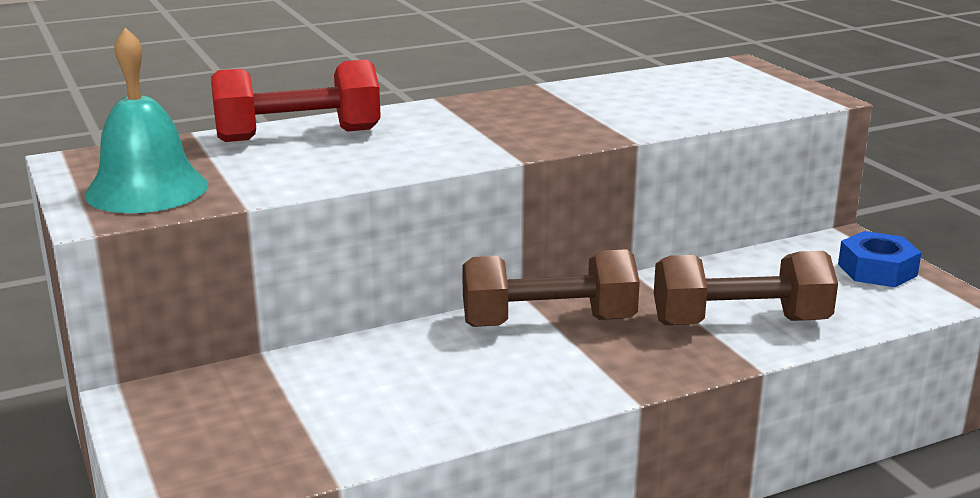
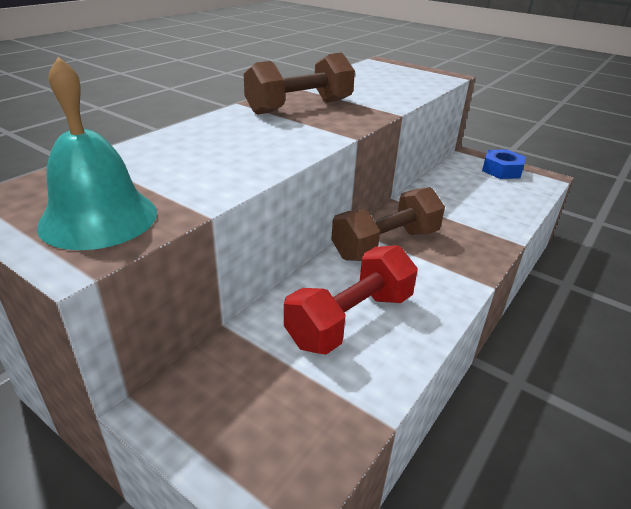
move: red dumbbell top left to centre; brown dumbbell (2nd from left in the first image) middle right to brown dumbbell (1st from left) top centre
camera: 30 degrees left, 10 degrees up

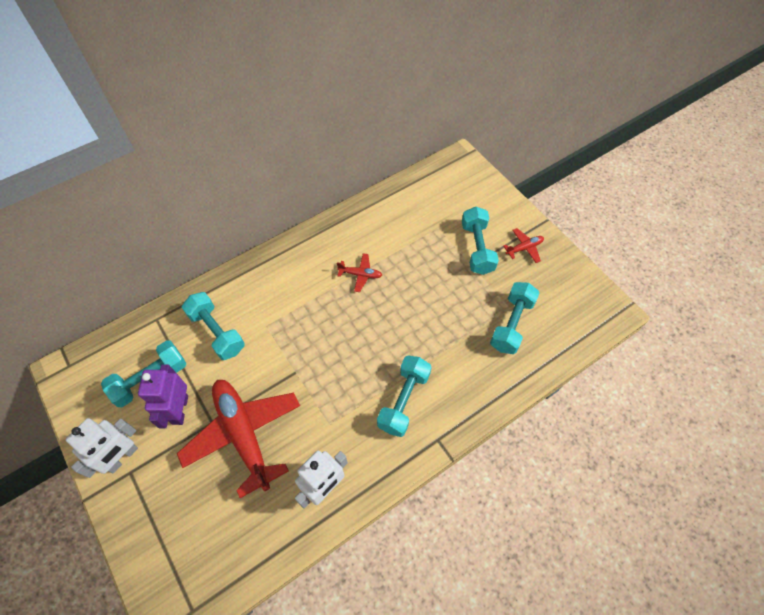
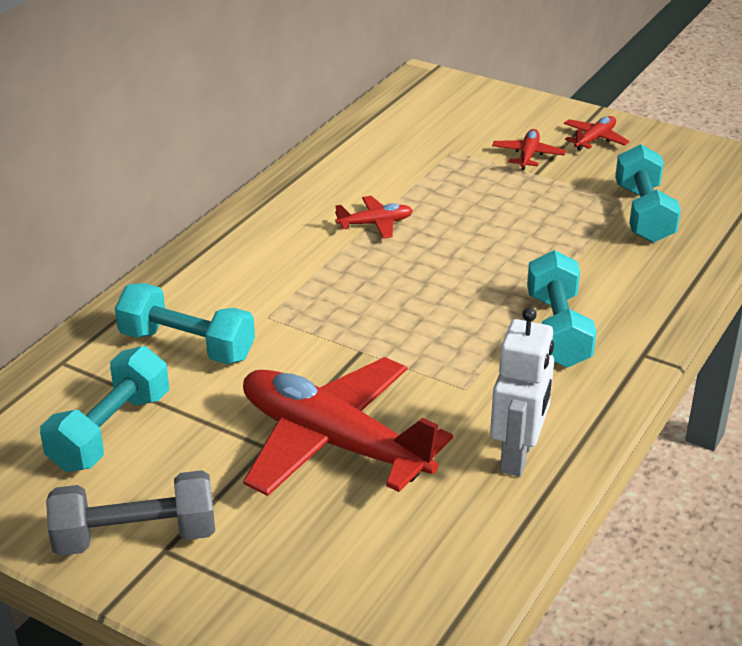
delete: purple robot middle left
replace: white robot (1st from left) bottom left to grey dumbbell bottom left; turquoise dumbbell (4th from left) centre to red plane (3rd from left) top right
camera: 25 degrees left, 25 degrees down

EXERCISE BRIEF
Each line from the one that holds "camera: 30 degrees left, 10 degrees up" through the end of the entries must be returned exactly, while any pictures stay out.

EXERCISE RESULT
camera: 30 degrees left, 10 degrees up

delete: purple robot middle left
replace: white robot (1st from left) bottom left to grey dumbbell bottom left; turquoise dumbbell (4th from left) centre to red plane (3rd from left) top right
camera: 25 degrees left, 25 degrees down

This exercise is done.